* begin Data for the task *
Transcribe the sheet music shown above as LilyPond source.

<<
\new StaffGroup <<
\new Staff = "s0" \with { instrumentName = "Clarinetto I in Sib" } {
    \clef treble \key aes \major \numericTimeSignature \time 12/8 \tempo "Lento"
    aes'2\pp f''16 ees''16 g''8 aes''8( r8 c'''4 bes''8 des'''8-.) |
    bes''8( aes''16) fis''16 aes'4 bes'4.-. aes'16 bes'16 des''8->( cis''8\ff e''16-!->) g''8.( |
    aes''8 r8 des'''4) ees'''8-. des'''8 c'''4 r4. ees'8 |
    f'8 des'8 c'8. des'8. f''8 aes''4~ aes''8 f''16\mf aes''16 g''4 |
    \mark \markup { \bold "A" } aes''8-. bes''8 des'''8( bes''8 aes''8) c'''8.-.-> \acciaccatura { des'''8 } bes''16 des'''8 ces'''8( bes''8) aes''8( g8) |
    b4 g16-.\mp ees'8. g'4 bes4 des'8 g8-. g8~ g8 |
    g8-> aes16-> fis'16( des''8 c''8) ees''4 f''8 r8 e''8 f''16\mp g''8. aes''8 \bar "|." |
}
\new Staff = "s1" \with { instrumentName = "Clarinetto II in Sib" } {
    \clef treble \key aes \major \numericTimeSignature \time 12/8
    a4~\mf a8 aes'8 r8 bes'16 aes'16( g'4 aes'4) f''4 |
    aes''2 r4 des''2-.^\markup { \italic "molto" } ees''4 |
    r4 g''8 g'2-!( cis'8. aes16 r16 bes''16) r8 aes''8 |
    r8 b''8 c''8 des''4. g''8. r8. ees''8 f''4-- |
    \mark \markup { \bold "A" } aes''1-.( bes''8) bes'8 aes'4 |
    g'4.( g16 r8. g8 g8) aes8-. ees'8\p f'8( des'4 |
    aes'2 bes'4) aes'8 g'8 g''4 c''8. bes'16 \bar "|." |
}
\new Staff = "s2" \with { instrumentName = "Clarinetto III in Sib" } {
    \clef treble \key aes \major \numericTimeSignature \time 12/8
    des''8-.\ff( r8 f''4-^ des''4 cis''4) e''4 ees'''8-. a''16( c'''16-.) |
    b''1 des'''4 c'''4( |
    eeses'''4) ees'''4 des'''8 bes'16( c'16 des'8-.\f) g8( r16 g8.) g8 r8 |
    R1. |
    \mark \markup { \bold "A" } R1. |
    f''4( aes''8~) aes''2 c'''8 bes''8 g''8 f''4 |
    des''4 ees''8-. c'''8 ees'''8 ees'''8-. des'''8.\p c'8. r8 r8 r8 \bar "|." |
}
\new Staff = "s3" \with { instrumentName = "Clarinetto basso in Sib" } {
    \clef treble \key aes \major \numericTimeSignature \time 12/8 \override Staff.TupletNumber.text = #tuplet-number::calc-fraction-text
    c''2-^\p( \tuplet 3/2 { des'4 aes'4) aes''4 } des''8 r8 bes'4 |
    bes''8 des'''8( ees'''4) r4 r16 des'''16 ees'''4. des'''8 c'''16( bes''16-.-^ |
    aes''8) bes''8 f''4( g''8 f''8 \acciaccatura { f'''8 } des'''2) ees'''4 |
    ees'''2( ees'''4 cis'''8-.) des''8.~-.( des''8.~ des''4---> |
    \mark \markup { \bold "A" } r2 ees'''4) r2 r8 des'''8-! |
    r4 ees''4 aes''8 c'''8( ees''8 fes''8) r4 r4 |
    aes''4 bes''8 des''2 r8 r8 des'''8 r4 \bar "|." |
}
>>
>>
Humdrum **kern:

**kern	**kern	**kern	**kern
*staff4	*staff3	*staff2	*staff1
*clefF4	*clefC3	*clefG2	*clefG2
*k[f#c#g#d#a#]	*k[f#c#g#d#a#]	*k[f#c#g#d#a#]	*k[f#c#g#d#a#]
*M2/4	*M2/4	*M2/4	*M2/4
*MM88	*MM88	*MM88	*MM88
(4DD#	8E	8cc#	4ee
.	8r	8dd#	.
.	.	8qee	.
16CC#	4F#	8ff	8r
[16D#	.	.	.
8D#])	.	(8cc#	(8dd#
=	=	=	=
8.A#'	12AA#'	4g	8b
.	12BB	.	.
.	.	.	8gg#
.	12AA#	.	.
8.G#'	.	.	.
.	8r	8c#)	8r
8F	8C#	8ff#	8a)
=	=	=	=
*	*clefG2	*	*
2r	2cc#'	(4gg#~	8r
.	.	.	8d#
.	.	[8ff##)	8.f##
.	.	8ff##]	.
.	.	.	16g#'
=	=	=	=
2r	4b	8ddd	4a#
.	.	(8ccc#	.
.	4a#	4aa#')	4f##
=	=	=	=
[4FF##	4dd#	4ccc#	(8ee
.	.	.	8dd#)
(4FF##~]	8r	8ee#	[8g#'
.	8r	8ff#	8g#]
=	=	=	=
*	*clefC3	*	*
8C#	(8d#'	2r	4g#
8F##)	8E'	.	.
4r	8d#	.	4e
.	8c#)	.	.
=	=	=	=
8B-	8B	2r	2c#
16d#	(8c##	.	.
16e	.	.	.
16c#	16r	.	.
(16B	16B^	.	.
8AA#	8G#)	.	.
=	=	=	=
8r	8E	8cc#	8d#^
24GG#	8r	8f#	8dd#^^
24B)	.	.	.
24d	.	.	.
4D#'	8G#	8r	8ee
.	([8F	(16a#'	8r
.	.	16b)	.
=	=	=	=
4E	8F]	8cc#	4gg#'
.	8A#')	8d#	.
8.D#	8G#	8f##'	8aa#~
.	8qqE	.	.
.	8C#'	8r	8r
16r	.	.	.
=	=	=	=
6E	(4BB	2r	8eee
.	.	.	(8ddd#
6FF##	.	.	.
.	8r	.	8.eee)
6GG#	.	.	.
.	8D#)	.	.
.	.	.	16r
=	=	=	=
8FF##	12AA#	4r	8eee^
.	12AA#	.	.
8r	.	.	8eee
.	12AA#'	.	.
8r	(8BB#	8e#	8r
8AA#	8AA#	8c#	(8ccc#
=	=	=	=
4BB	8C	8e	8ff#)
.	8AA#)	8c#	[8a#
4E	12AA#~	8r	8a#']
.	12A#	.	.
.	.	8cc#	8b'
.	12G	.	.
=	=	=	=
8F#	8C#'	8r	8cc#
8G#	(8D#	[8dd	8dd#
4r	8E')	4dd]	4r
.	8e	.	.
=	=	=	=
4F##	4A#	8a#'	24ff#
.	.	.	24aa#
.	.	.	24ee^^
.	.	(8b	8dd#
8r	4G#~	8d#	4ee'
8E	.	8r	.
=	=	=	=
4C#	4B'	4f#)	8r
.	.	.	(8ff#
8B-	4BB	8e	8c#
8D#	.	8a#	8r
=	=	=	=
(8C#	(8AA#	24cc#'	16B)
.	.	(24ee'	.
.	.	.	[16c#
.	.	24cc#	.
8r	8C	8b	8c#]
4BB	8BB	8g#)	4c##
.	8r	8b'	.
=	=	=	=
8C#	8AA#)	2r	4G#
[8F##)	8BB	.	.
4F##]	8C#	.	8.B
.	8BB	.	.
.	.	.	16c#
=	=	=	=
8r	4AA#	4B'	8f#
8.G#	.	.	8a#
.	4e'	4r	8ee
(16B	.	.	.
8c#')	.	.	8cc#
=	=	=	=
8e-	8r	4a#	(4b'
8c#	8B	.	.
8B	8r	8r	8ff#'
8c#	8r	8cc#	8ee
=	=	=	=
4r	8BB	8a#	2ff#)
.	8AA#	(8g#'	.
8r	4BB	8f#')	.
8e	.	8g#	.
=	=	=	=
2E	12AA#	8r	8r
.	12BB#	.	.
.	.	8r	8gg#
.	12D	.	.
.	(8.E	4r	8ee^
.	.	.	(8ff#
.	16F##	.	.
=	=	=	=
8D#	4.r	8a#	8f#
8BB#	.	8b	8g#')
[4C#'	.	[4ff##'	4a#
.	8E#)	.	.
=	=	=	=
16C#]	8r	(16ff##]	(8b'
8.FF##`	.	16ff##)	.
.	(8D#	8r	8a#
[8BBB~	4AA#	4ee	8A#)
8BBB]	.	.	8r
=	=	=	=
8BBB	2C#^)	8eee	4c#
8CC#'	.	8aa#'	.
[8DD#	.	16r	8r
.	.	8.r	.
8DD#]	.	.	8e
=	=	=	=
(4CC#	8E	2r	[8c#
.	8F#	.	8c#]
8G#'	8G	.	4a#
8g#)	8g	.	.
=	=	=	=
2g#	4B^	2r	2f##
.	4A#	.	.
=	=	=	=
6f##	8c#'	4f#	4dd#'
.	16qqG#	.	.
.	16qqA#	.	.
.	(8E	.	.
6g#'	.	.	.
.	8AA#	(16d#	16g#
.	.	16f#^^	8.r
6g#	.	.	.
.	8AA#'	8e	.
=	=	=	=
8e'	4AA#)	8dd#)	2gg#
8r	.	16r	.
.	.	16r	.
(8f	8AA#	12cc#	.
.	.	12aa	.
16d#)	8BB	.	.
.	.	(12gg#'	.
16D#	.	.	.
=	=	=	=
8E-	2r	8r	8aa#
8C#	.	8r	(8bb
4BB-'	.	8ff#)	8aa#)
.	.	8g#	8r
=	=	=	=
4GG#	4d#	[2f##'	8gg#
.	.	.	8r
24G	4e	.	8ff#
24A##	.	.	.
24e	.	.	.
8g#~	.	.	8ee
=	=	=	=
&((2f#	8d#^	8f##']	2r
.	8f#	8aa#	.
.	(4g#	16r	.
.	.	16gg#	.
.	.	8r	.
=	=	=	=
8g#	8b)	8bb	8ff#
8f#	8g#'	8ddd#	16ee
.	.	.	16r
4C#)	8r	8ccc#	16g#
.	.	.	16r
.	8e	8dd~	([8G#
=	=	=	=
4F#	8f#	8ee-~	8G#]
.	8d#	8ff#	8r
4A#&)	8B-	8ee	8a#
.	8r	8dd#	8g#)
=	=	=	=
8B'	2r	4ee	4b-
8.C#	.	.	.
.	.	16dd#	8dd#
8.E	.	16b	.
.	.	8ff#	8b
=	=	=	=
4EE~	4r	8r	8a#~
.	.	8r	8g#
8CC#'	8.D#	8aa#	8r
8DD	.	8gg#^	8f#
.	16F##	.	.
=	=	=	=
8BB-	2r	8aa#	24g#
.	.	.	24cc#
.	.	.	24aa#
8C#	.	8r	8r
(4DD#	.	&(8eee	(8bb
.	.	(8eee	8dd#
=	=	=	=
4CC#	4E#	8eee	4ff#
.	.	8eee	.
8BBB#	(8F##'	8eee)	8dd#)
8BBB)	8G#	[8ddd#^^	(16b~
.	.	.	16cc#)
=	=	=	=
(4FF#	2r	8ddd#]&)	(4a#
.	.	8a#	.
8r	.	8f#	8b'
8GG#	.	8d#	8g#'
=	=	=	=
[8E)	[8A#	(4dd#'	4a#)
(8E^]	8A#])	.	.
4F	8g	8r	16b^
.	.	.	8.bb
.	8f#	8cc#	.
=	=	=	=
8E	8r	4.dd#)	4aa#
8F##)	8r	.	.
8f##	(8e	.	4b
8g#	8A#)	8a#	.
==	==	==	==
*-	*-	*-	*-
* end Data for the task *
## Directions
Pull out each line of the data above that contains the string "Clarinetto".

## Worked answer
\new Staff = "s0" \with { instrumentName = "Clarinetto I in Sib" } {
\new Staff = "s1" \with { instrumentName = "Clarinetto II in Sib" } {
\new Staff = "s2" \with { instrumentName = "Clarinetto III in Sib" } {
\new Staff = "s3" \with { instrumentName = "Clarinetto basso in Sib" } {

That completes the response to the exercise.